| LISTED RECORDS |
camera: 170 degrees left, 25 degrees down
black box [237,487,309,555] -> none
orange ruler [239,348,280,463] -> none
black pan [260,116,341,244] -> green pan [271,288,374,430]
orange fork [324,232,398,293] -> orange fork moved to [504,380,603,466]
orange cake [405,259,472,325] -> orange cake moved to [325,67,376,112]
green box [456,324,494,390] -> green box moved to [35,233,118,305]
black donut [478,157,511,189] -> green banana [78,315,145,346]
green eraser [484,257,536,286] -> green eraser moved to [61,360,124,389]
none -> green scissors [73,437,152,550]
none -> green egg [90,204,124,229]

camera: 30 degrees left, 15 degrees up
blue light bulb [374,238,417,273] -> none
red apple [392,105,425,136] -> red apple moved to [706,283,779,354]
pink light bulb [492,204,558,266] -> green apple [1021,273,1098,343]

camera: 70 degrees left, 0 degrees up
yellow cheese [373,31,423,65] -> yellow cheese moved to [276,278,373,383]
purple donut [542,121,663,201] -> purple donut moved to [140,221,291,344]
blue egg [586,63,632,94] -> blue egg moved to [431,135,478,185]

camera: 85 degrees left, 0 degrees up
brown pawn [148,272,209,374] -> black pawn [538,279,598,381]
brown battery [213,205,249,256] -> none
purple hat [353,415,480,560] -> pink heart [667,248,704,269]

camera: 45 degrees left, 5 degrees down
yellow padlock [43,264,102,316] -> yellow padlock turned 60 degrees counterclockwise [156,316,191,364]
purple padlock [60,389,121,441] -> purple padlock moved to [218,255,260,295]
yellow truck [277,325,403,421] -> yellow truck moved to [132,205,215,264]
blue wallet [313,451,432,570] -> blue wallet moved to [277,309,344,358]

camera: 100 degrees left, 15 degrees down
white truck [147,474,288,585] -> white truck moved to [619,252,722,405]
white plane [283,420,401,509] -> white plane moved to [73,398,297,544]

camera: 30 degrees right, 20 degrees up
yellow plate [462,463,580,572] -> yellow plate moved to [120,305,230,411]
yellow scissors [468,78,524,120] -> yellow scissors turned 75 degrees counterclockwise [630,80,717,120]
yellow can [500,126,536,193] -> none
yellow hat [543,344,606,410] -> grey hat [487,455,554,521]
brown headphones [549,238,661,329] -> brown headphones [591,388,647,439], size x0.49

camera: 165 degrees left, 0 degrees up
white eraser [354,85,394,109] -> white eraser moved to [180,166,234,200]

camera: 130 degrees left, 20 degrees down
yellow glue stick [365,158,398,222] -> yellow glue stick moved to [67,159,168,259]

| WHAT NEEDS TO BE DONE |
Word for word, restate the lines above from the line containing "green box [456,324,494,390]" through the line containing "yellow plate [462,463,580,572]", with both included and nothing else.

| TASK RESPONSE |
green box [456,324,494,390] -> green box moved to [35,233,118,305]
black donut [478,157,511,189] -> green banana [78,315,145,346]
green eraser [484,257,536,286] -> green eraser moved to [61,360,124,389]
none -> green scissors [73,437,152,550]
none -> green egg [90,204,124,229]

camera: 30 degrees left, 15 degrees up
blue light bulb [374,238,417,273] -> none
red apple [392,105,425,136] -> red apple moved to [706,283,779,354]
pink light bulb [492,204,558,266] -> green apple [1021,273,1098,343]

camera: 70 degrees left, 0 degrees up
yellow cheese [373,31,423,65] -> yellow cheese moved to [276,278,373,383]
purple donut [542,121,663,201] -> purple donut moved to [140,221,291,344]
blue egg [586,63,632,94] -> blue egg moved to [431,135,478,185]

camera: 85 degrees left, 0 degrees up
brown pawn [148,272,209,374] -> black pawn [538,279,598,381]
brown battery [213,205,249,256] -> none
purple hat [353,415,480,560] -> pink heart [667,248,704,269]

camera: 45 degrees left, 5 degrees down
yellow padlock [43,264,102,316] -> yellow padlock turned 60 degrees counterclockwise [156,316,191,364]
purple padlock [60,389,121,441] -> purple padlock moved to [218,255,260,295]
yellow truck [277,325,403,421] -> yellow truck moved to [132,205,215,264]
blue wallet [313,451,432,570] -> blue wallet moved to [277,309,344,358]

camera: 100 degrees left, 15 degrees down
white truck [147,474,288,585] -> white truck moved to [619,252,722,405]
white plane [283,420,401,509] -> white plane moved to [73,398,297,544]

camera: 30 degrees right, 20 degrees up
yellow plate [462,463,580,572] -> yellow plate moved to [120,305,230,411]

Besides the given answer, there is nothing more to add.